#### What is being asked:
Reproduce all of the data below without alteration; exclude every picture.

#### Dataset section:
--- START ---

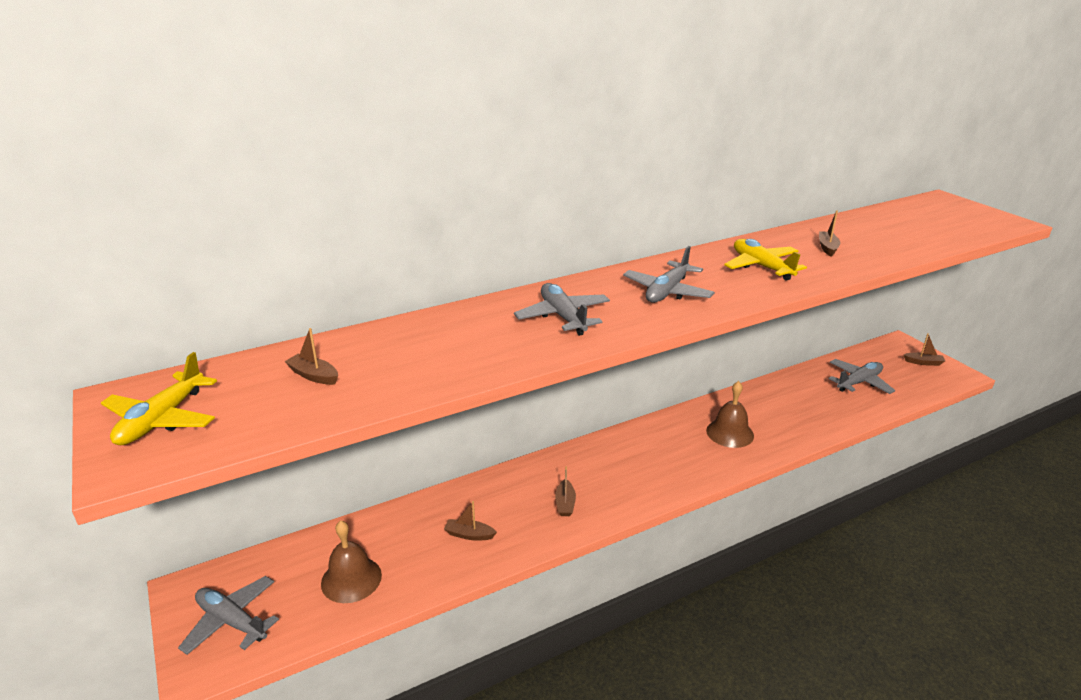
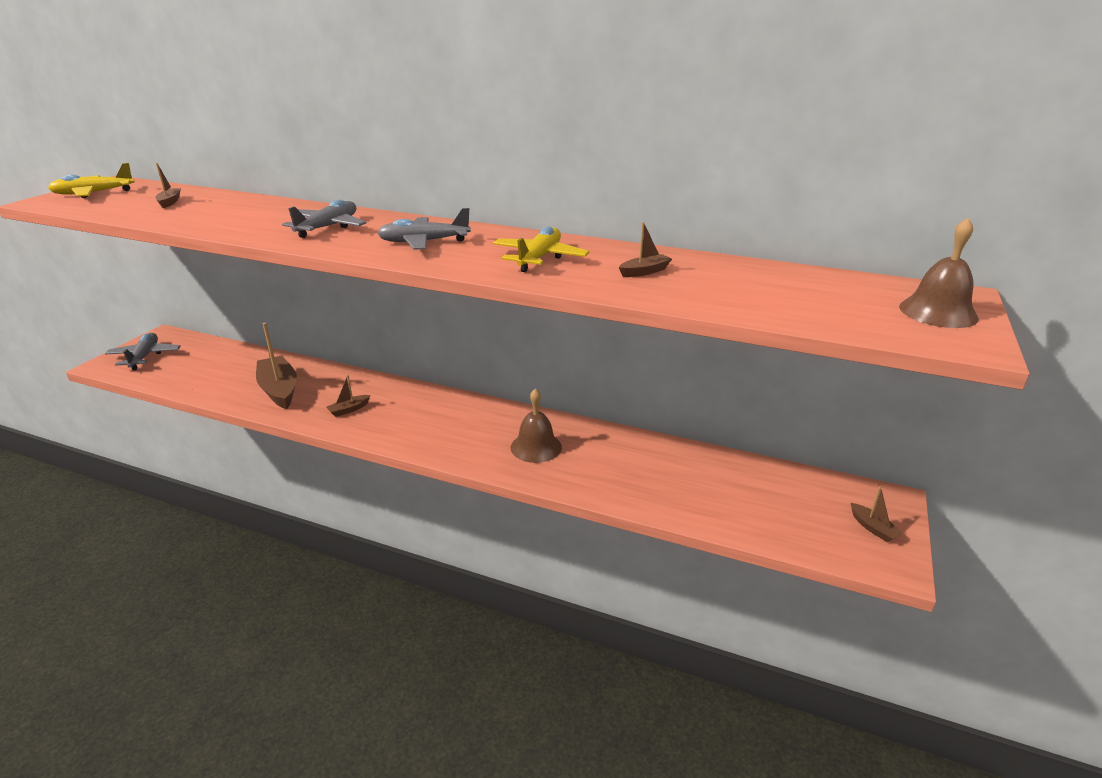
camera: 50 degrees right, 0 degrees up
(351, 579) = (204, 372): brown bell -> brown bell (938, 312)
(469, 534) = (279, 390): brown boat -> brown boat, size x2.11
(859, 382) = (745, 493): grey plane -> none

--- END ---

#### Output below:
camera: 50 degrees right, 0 degrees up
(351, 579) = (204, 372): brown bell -> brown bell (938, 312)
(469, 534) = (279, 390): brown boat -> brown boat, size x2.11
(859, 382) = (745, 493): grey plane -> none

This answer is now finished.